### Spatial reasoning data
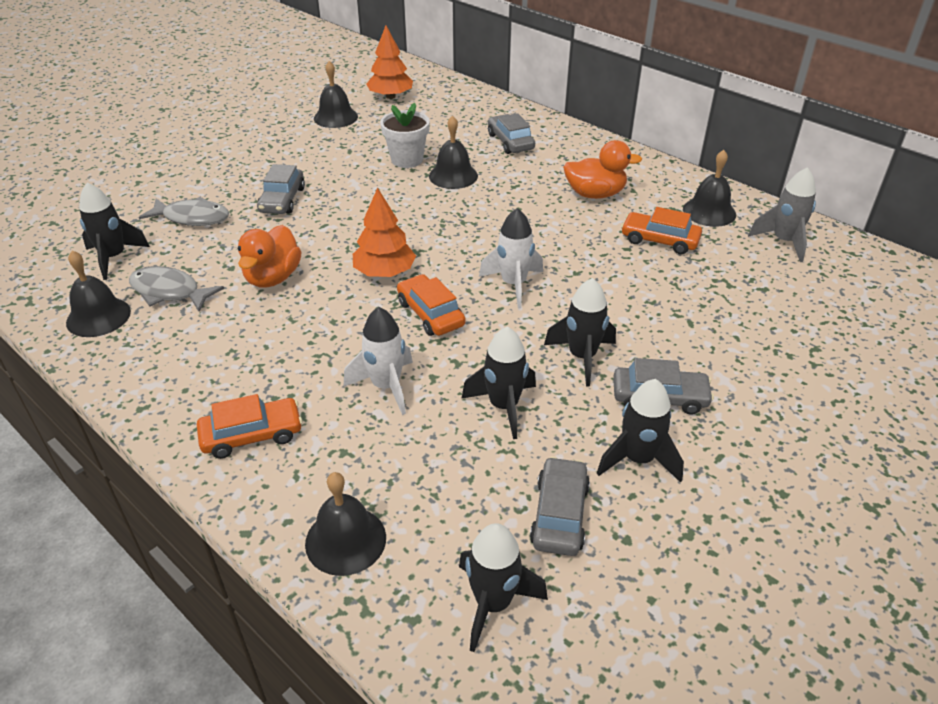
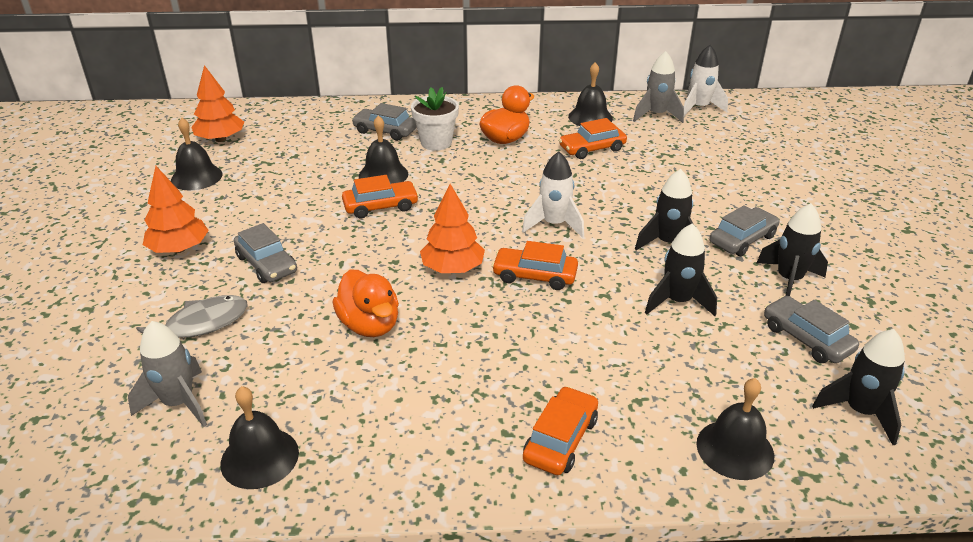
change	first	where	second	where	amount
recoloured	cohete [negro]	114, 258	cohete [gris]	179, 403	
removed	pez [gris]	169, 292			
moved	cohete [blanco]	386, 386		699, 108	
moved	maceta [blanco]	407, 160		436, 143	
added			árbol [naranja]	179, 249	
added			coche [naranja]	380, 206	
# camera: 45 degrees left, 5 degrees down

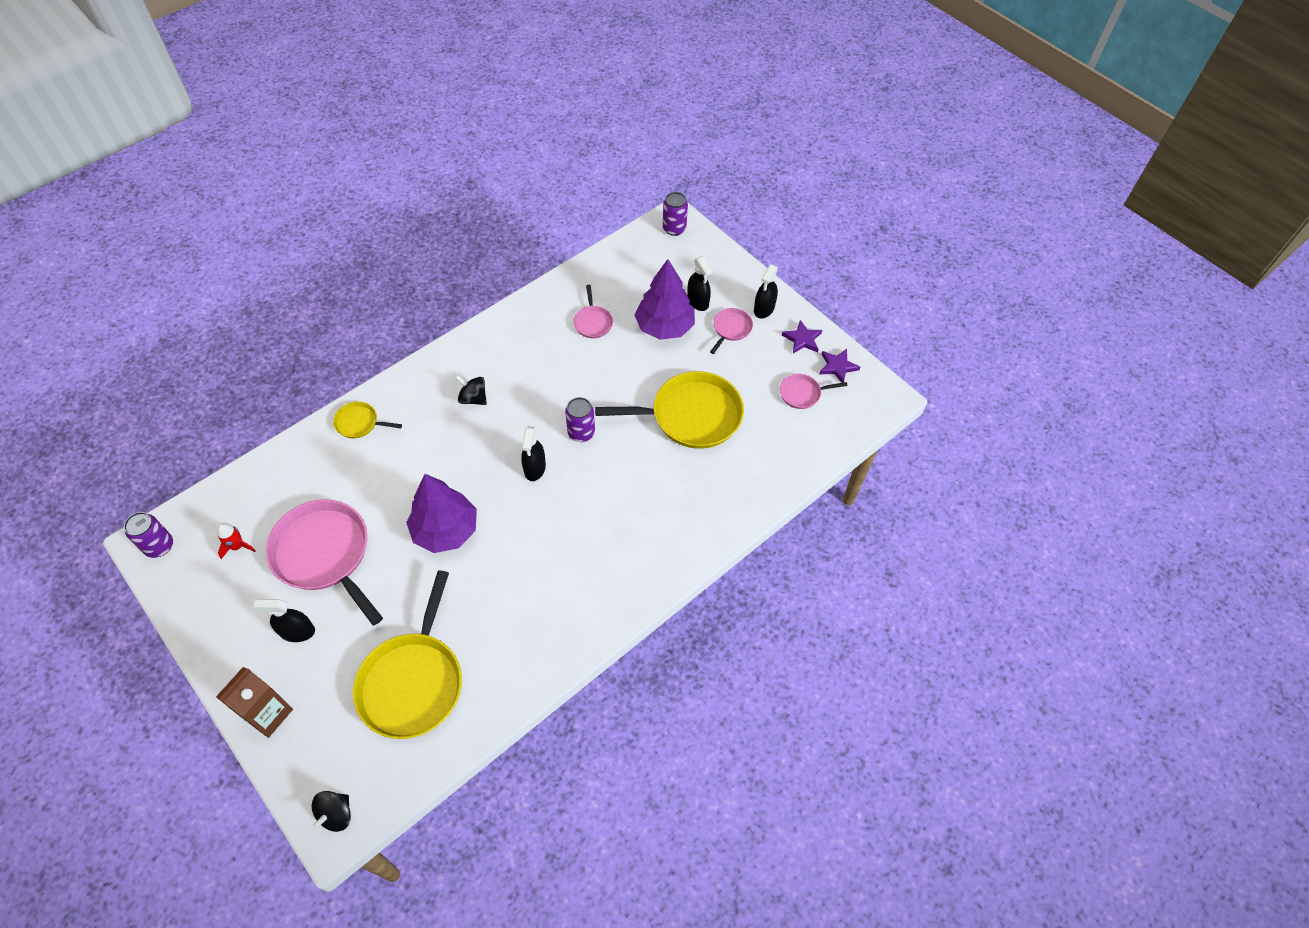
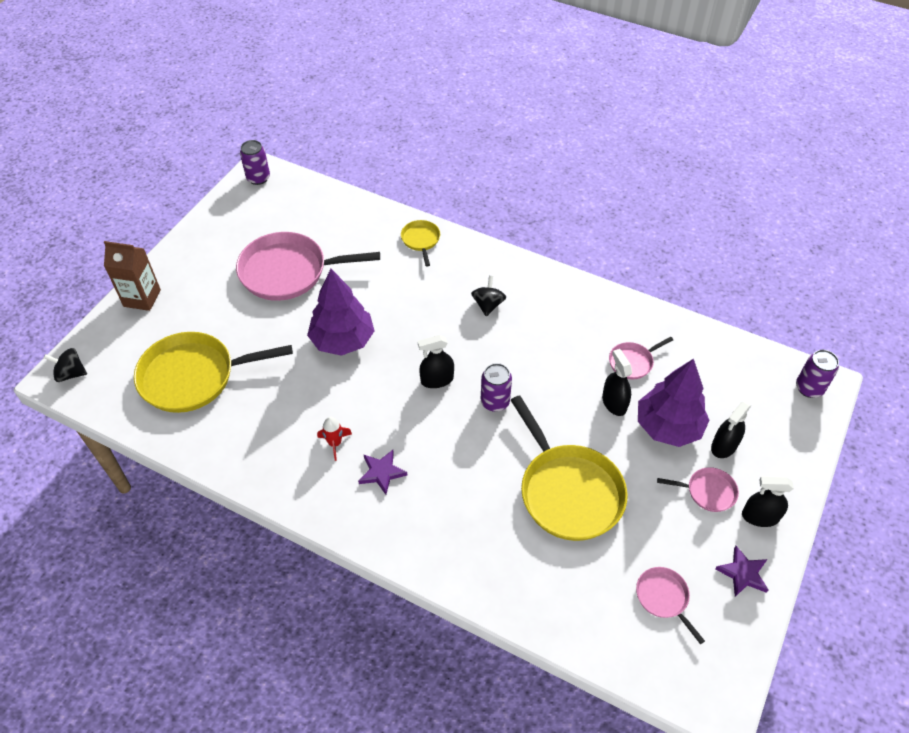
change	first	where	second	where	amount
moved	cohete [rojo]	237, 546		335, 443	
moved	pulverizador [negro]	297, 631		614, 403	
turned	sartén [rosa]	324, 554		288, 272	120 degrees counterclockwise
moved	estrella [morado]	837, 367		382, 472	
# camera: 70 degrees right, 5 degrees down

### What you should do
Would you set down each line of the data exactly, with no images included?

### Written reply
change	first	where	second	where	amount
recoloured	cohete [negro]	114, 258	cohete [gris]	179, 403	
removed	pez [gris]	169, 292			
moved	cohete [blanco]	386, 386		699, 108	
moved	maceta [blanco]	407, 160		436, 143	
added			árbol [naranja]	179, 249	
added			coche [naranja]	380, 206	
# camera: 45 degrees left, 5 degrees down

change	first	where	second	where	amount
moved	cohete [rojo]	237, 546		335, 443	
moved	pulverizador [negro]	297, 631		614, 403	
turned	sartén [rosa]	324, 554		288, 272	120 degrees counterclockwise
moved	estrella [morado]	837, 367		382, 472	
# camera: 70 degrees right, 5 degrees down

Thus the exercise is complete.